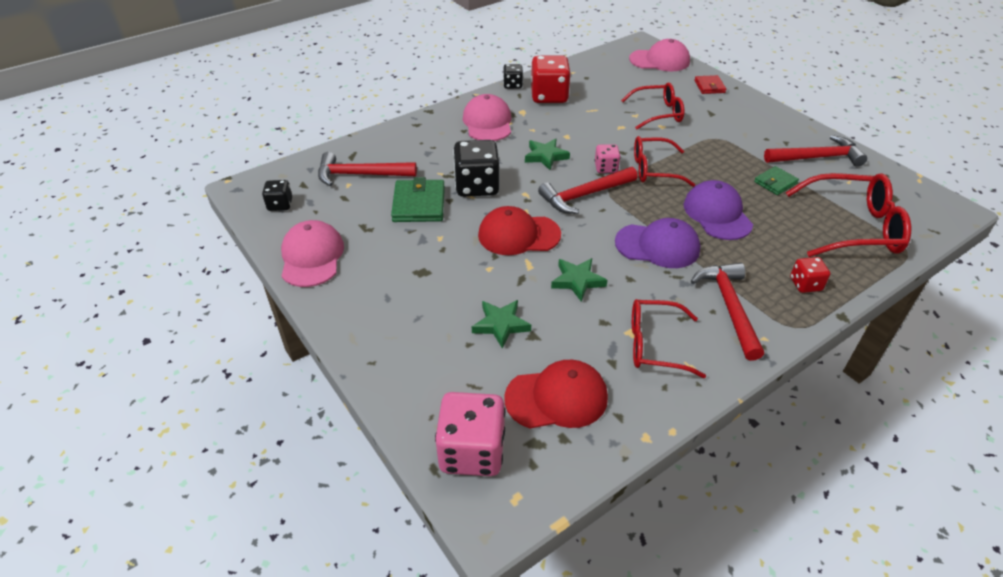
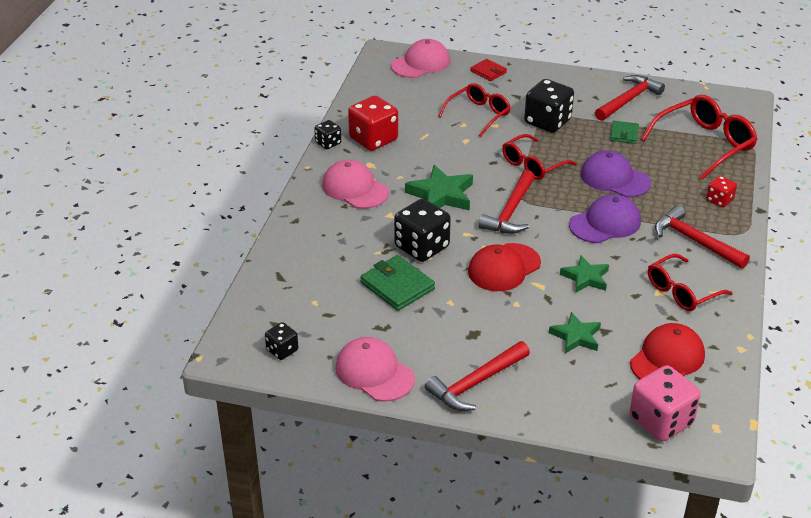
camera: 40 degrees left, 5 degrees down
red hammer [318,152,417,186] -> red hammer moved to [425,341,530,411]
green star [525,139,570,170] -> green star [405,165,473,210], size x1.53
pink dice [594,144,620,173] -> none
none -> black dice [524,79,574,133]

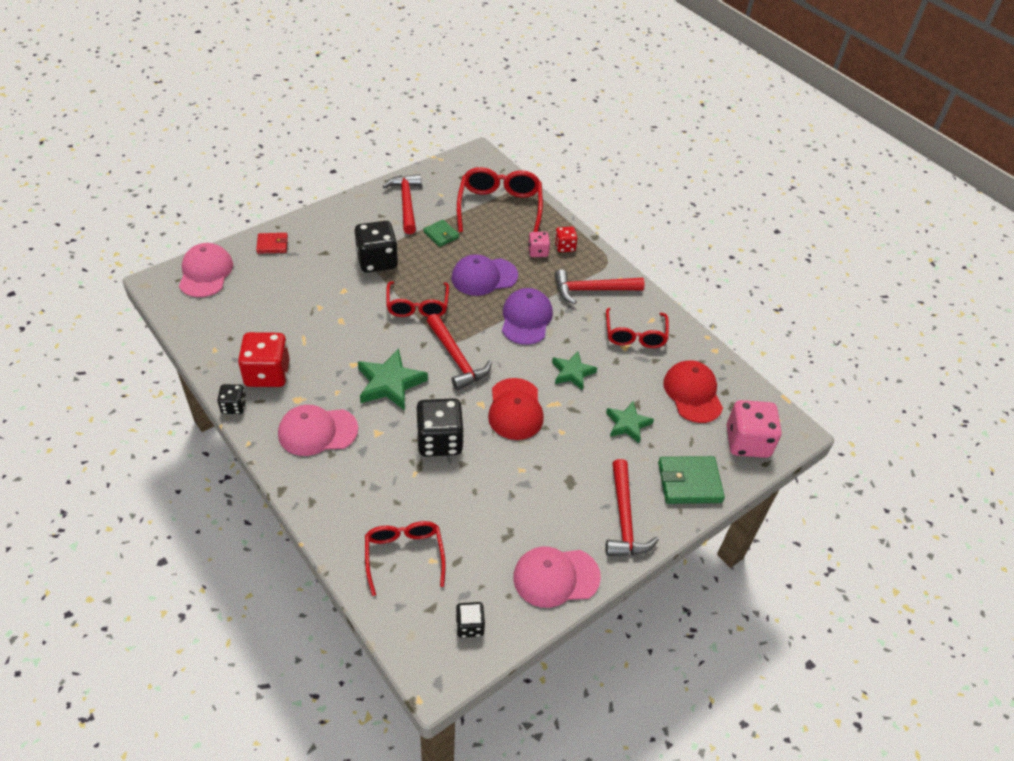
camera: 55 degrees left, 10 degrees up
green wallet [360,255,435,311] -> green wallet moved to [658,456,725,504]
red glasses [438,83,511,137] -> red glasses moved to [365,521,446,596]
none -> pink dice [528,232,550,257]

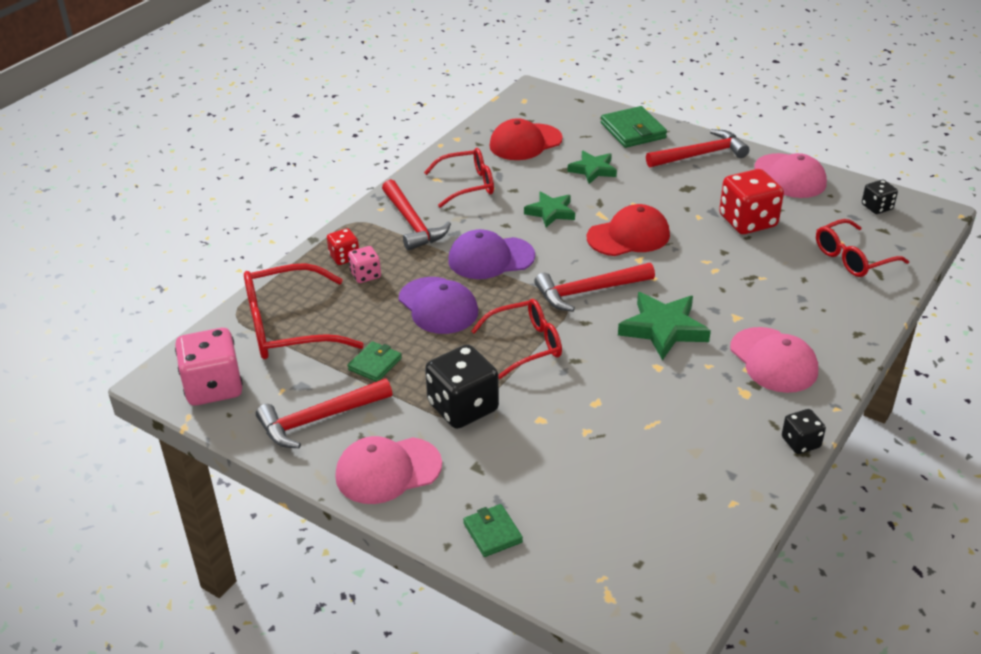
camera: 105 degrees left, 10 degrees down
pink cap [179,243,233,297] -> pink cap moved to [335,436,442,504]
red dice [238,332,290,387] -> red dice moved to [719,169,784,234]
red wallet [256,233,288,254] -> green wallet [463,504,523,557]
black dice [416,398,464,457] -> none
red hammer [427,313,492,390] -> red hammer turned 150 degrees counterclockwise [534,263,655,312]
pink dice [727,400,782,458] -> pink dice moved to [175,328,243,406]

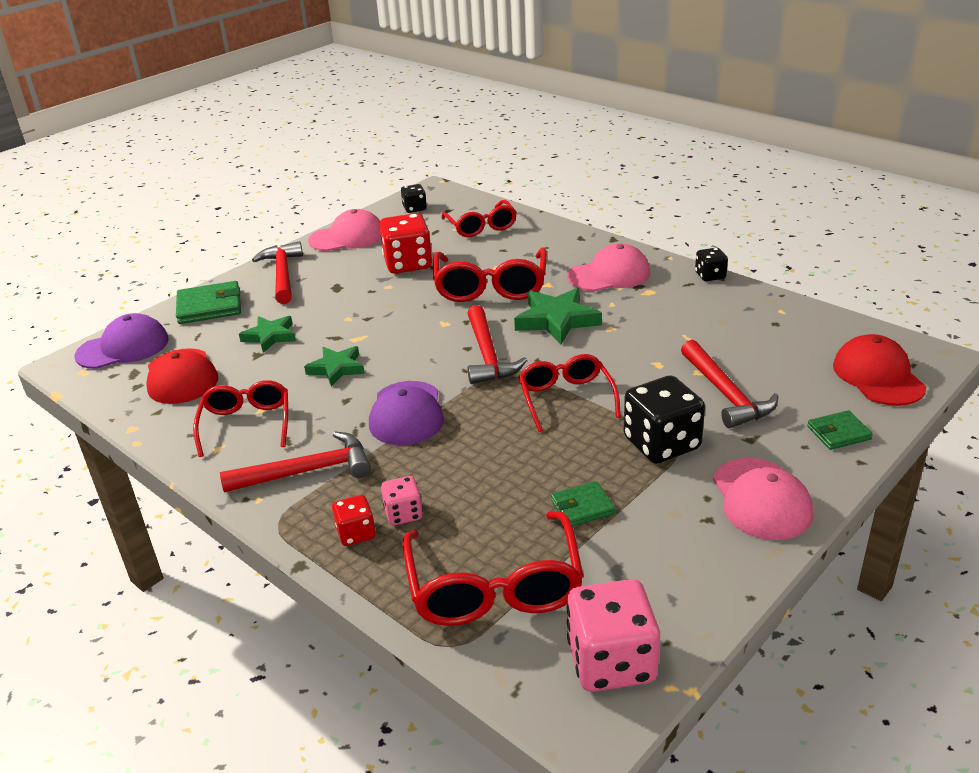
camera: 80 degrees left, 5 degrees down
red hammer [256,378,392,448] -> red hammer moved to [681,340,778,428]
green wallet [348,341,402,382] -> green wallet turned 60 degrees counterclockwise [551,481,615,527]
purple cap [399,277,478,334] -> purple cap moved to [75,313,169,369]
red cap [587,204,670,256] -> red cap moved to [833,334,926,406]
none -> red glasses [433,248,547,302]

◇ ◇ ◇ ◇ ◇

- _Exercise directions_:
Go to the line above holding "green star [525,139,570,170]", then copy exactly each line down to and including the one holding "red dice [238,332,290,387]", leaving pictures out.

- _Solution to this problem_:
green star [525,139,570,170] -> green star [405,165,473,210], size x1.53
pink dice [594,144,620,173] -> none
none -> black dice [524,79,574,133]

camera: 55 degrees left, 10 degrees up
green wallet [360,255,435,311] -> green wallet moved to [658,456,725,504]
red glasses [438,83,511,137] -> red glasses moved to [365,521,446,596]
none -> pink dice [528,232,550,257]

camera: 105 degrees left, 10 degrees down
pink cap [179,243,233,297] -> pink cap moved to [335,436,442,504]
red dice [238,332,290,387] -> red dice moved to [719,169,784,234]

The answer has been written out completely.